[Collection entries]
-- -- --

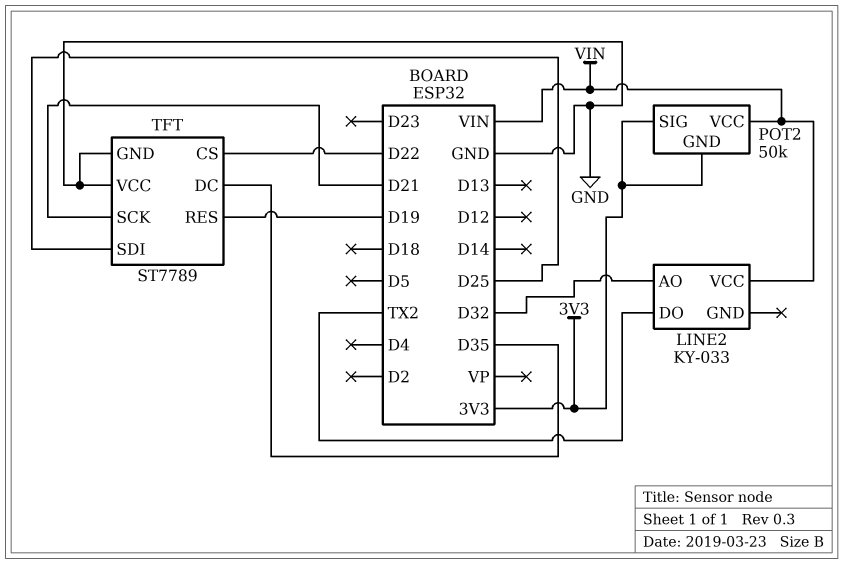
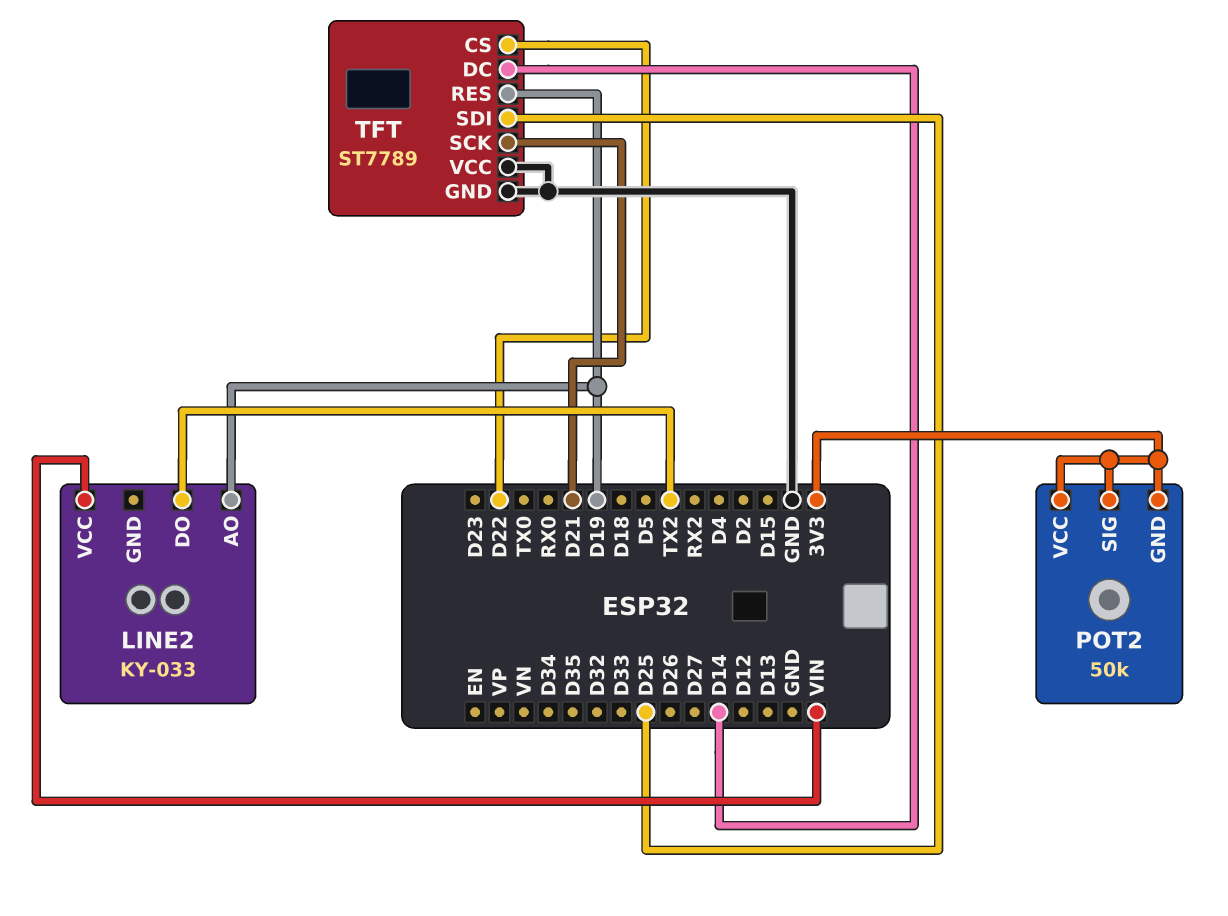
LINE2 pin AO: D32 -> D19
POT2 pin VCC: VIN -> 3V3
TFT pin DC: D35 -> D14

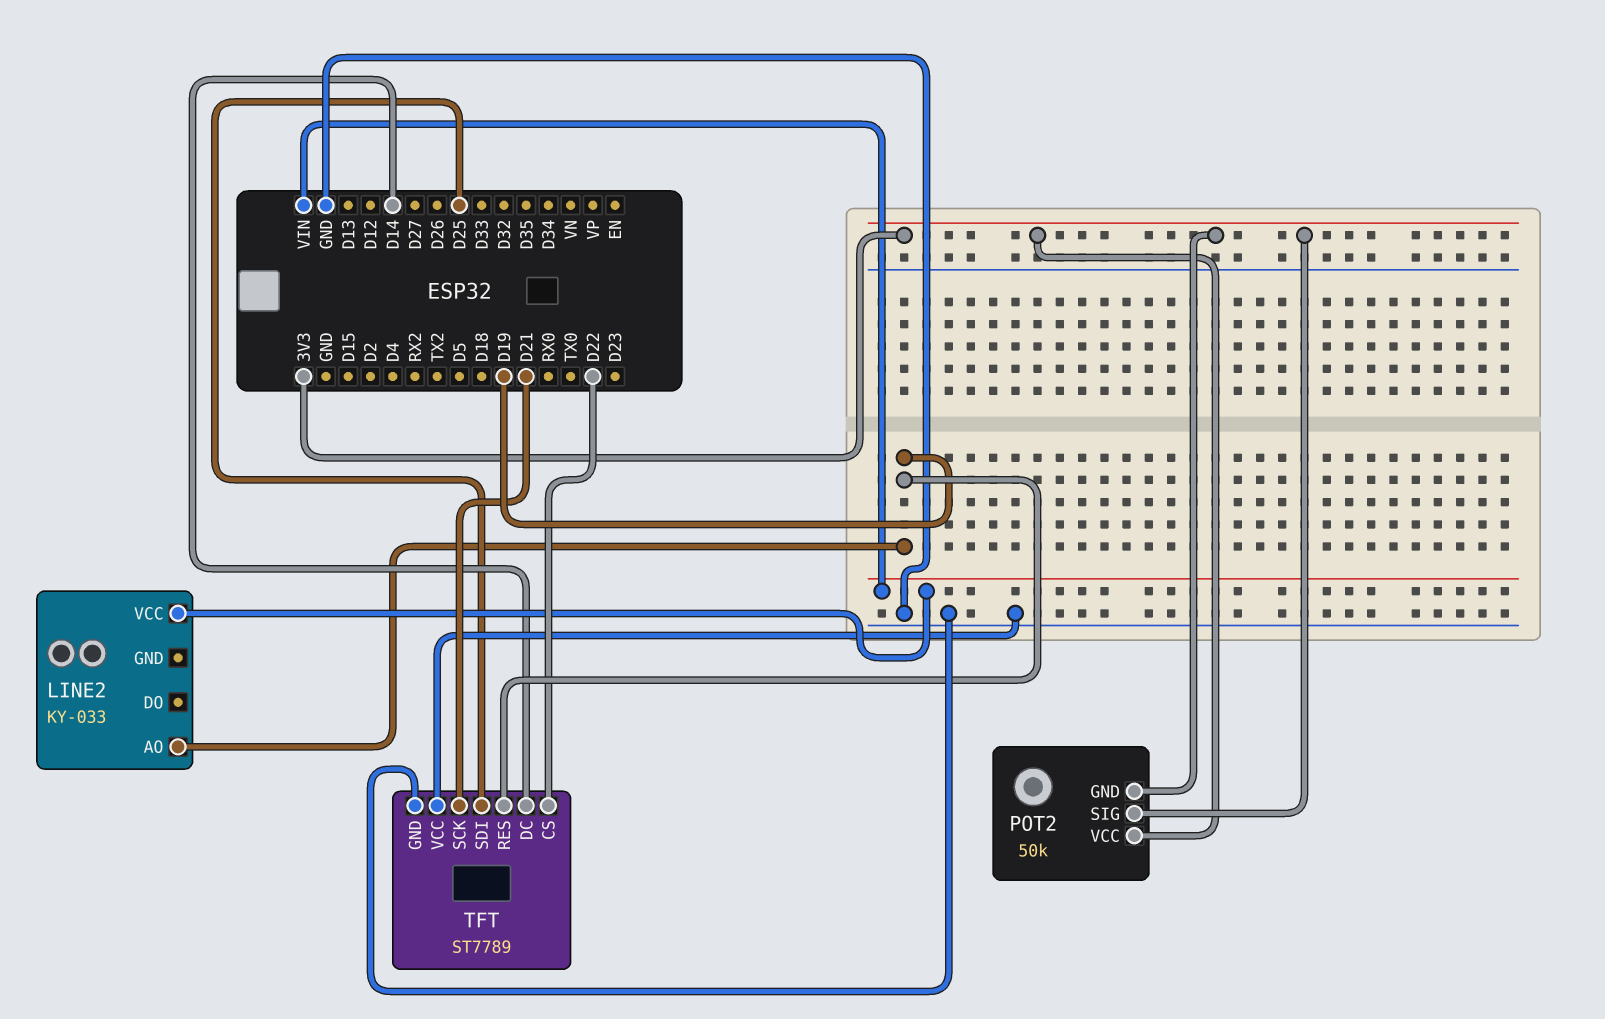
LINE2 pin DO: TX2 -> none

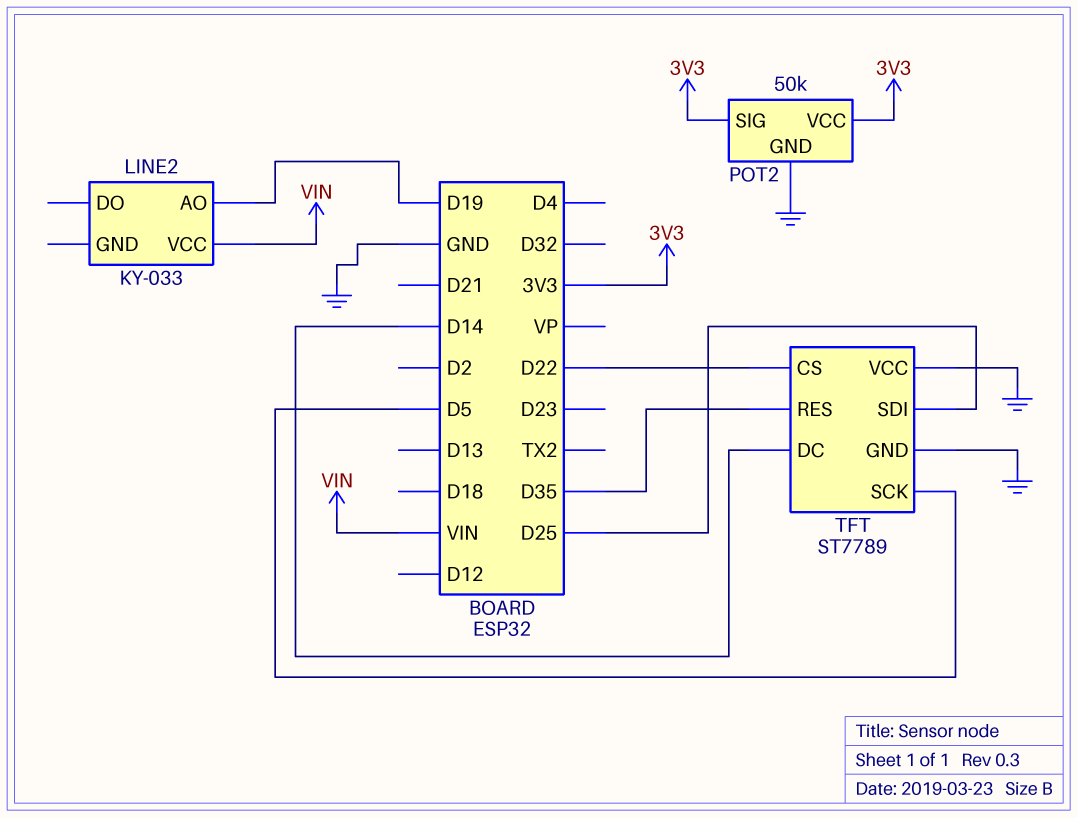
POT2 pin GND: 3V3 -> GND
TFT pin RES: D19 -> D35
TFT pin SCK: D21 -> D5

-- -- --

Please copy, exactly as written, the lines from the one that contains "TFT pin DC: D35 -> D14" through the end of the records, both ends included. Do not include the pictures.

TFT pin DC: D35 -> D14

LINE2 pin DO: TX2 -> none

POT2 pin GND: 3V3 -> GND
TFT pin RES: D19 -> D35
TFT pin SCK: D21 -> D5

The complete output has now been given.